=== Exercise directions ===
Of all the lines in the records below, copy only those that contain the string "LIGHT".

=== Before-and-after change records ===
==========
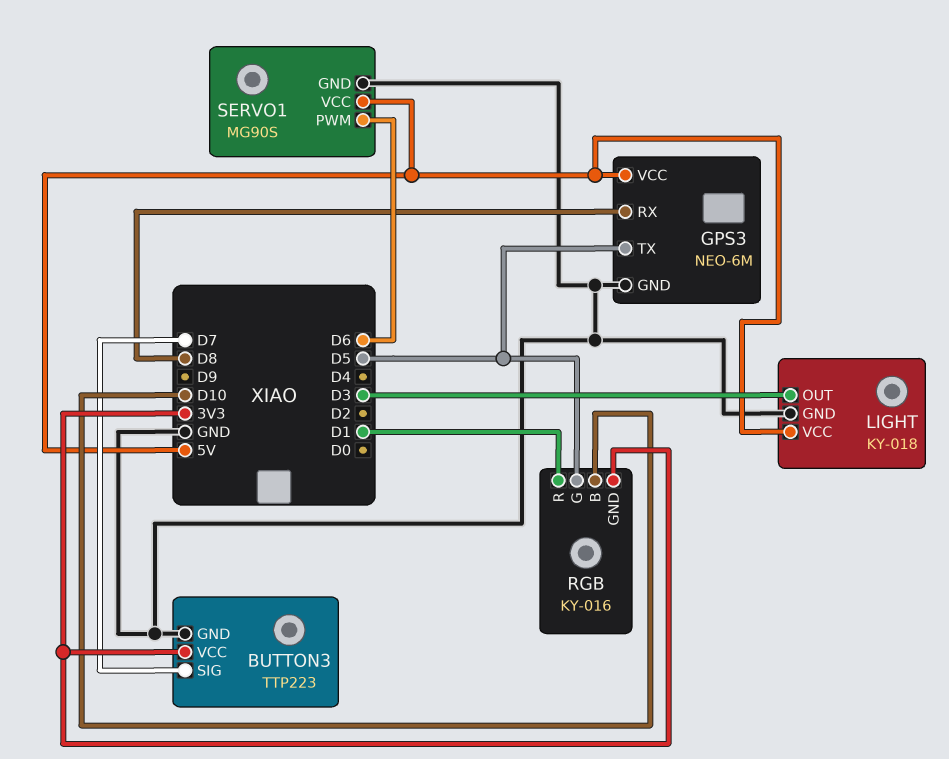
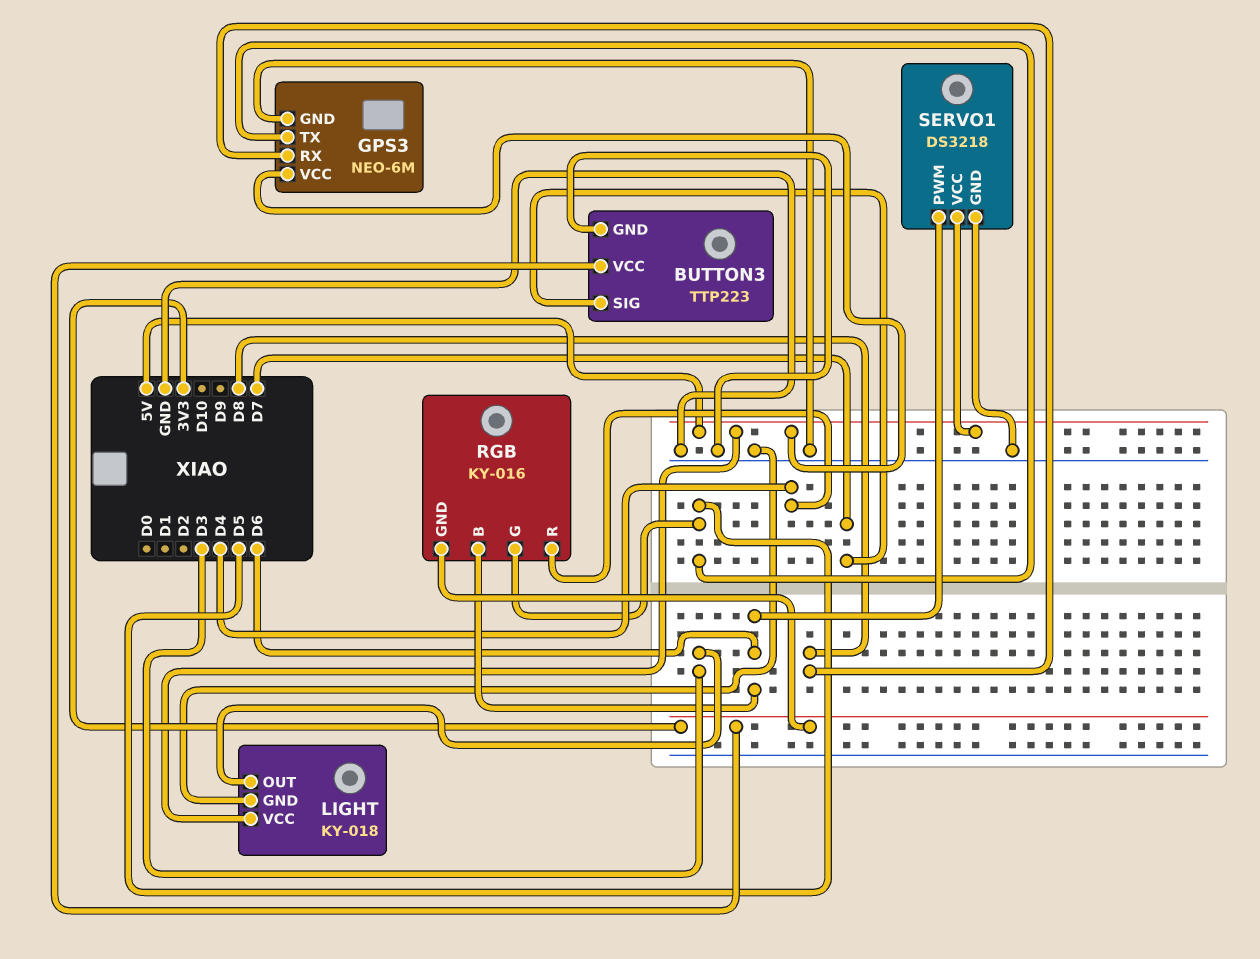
RGB pin B: D10 -> D6
RGB pin R: D1 -> D4
SERVO1: MG90S -> DS3218

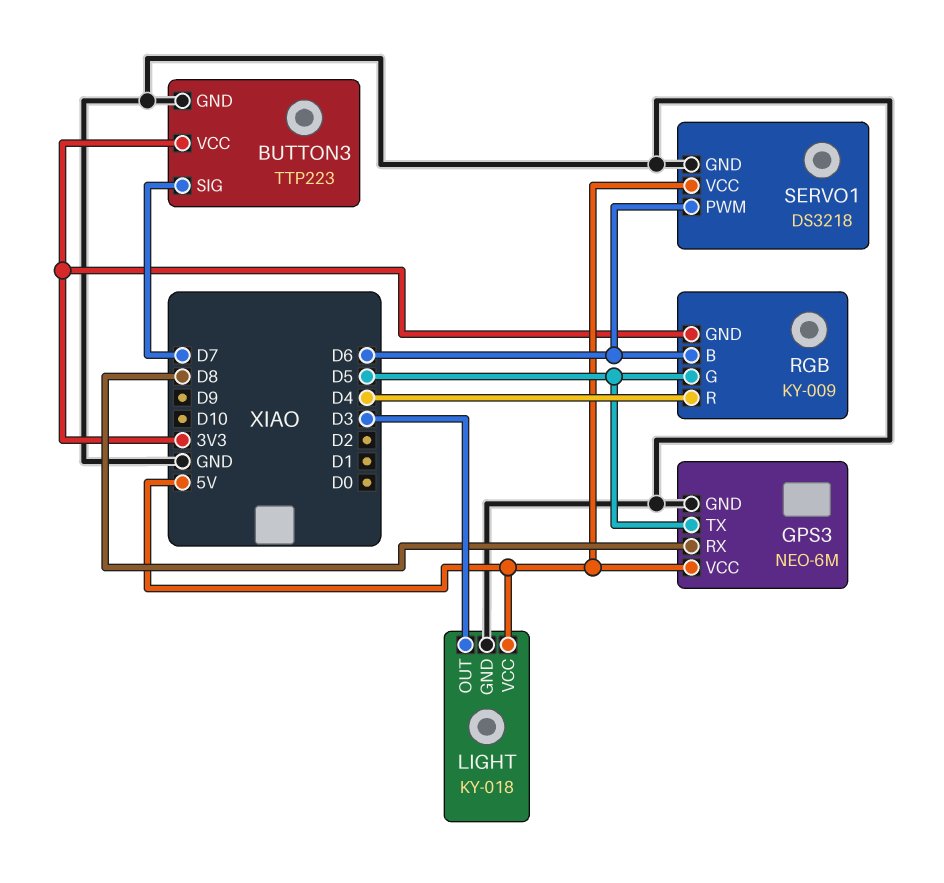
RGB: KY-016 -> KY-009

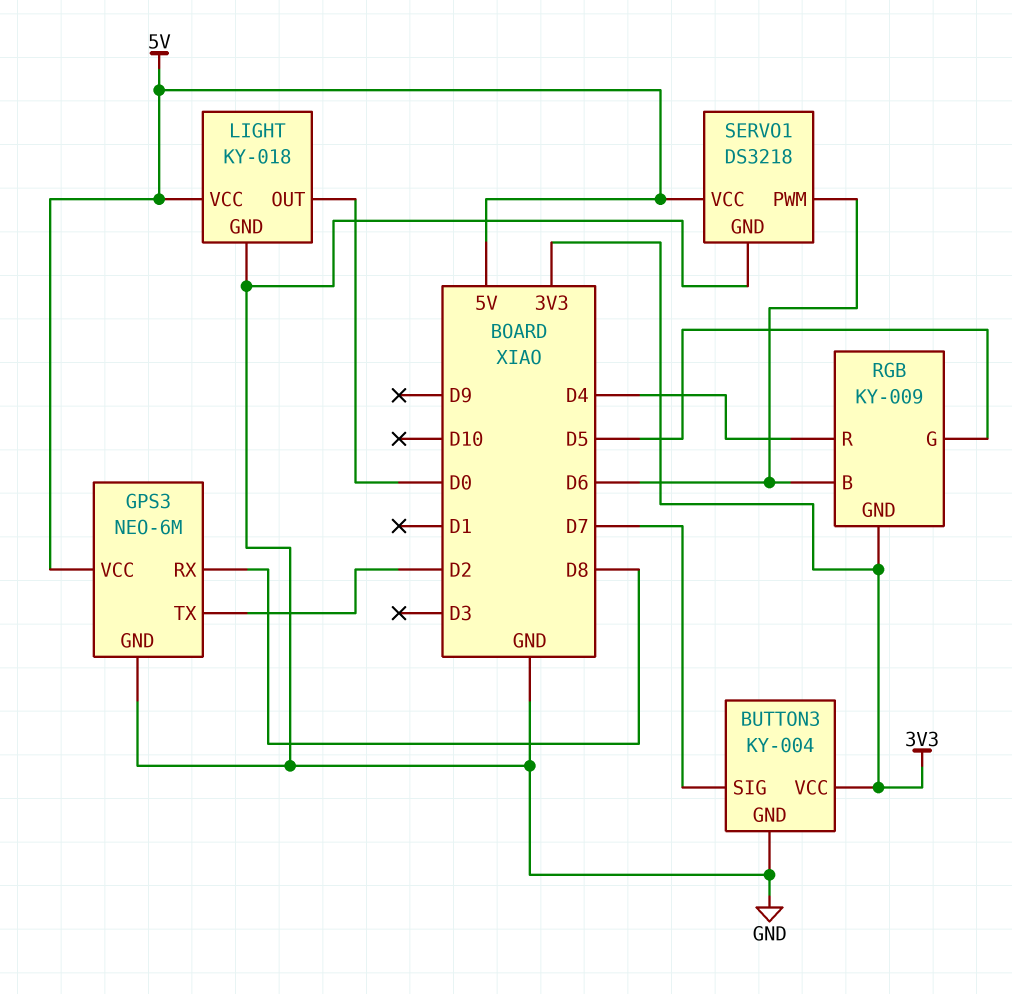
BUTTON3: TTP223 -> KY-004
GPS3 pin TX: D5 -> D2
LIGHT pin OUT: D3 -> D0

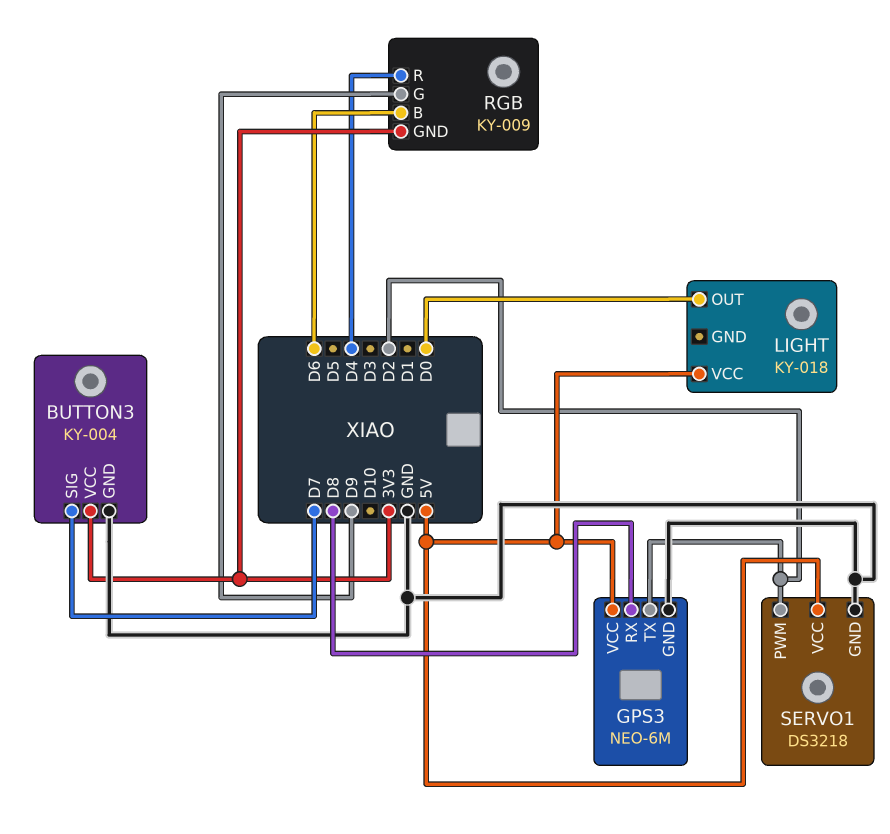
LIGHT pin GND: GND -> none
RGB pin G: D5 -> D9
SERVO1 pin PWM: D6 -> D2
==========
=== Output below ===
LIGHT pin OUT: D3 -> D0
LIGHT pin GND: GND -> none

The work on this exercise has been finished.